++++ EXCERPTED RECORDS ++++
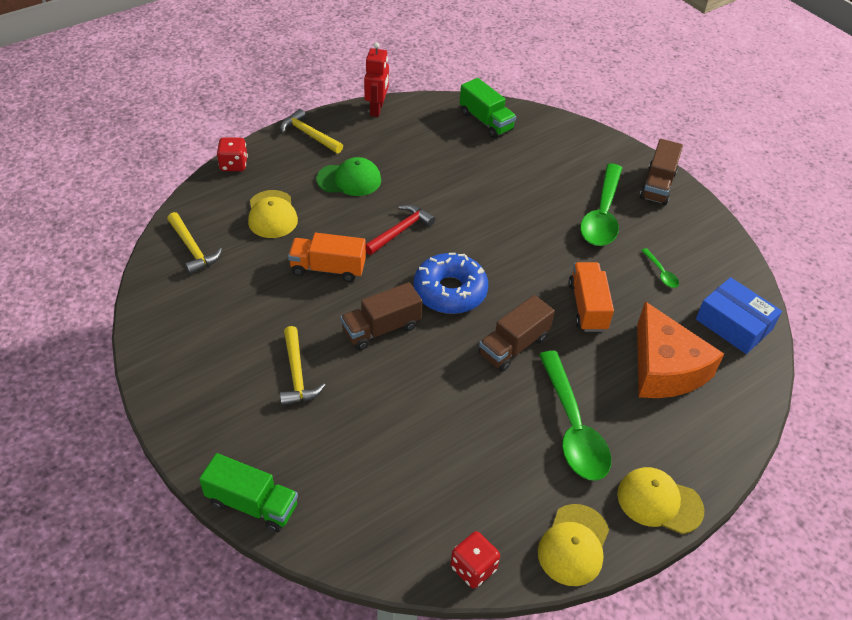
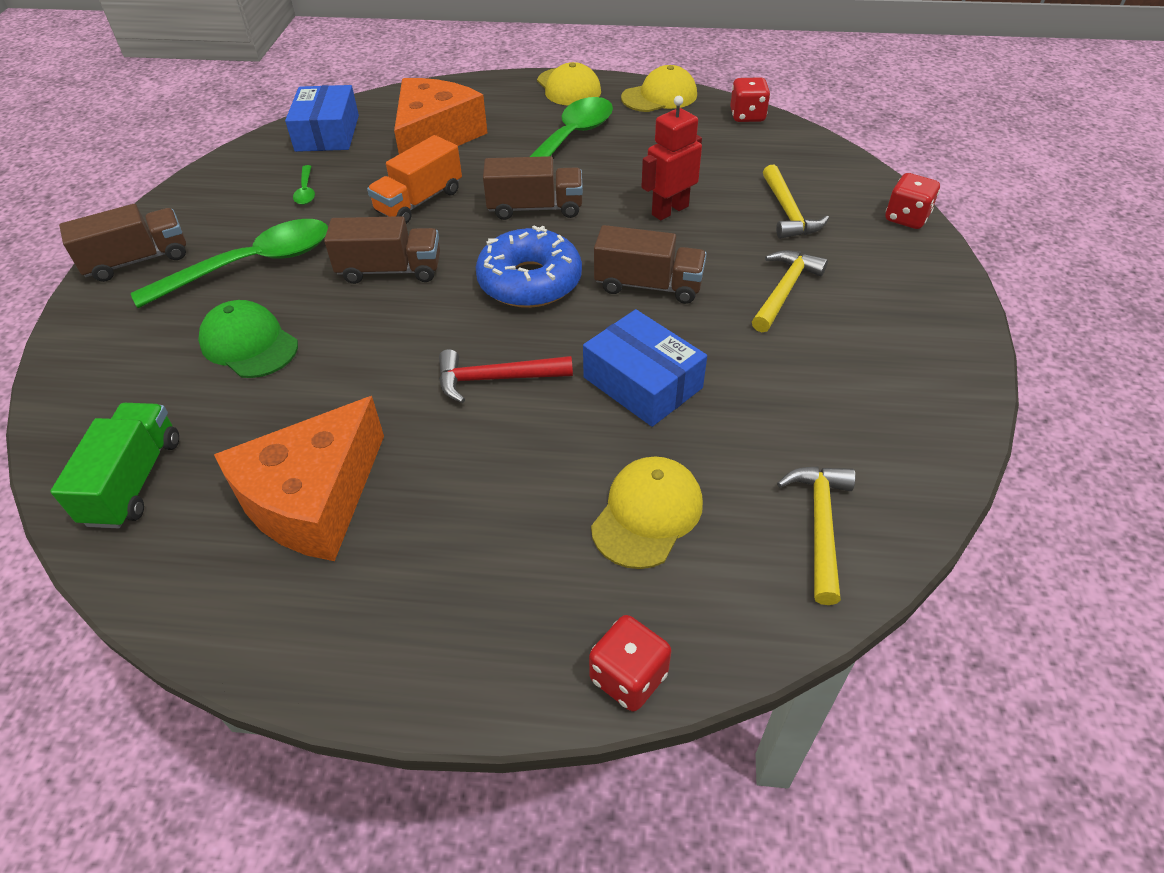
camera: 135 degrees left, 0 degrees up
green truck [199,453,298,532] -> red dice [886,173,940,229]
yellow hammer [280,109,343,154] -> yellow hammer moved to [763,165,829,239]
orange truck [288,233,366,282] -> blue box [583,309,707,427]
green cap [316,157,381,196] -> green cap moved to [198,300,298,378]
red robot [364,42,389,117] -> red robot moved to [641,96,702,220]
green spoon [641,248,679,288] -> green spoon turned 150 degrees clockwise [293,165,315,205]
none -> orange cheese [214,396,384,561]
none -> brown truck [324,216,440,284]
++++
• [JOB]: Your answer must be the line holding "none -> orange cheese [214,396,384,561]" and every later line of the entries above, written out exactly, and nothing else.

• [REPLY TO THE EXERCISE]:
none -> orange cheese [214,396,384,561]
none -> brown truck [324,216,440,284]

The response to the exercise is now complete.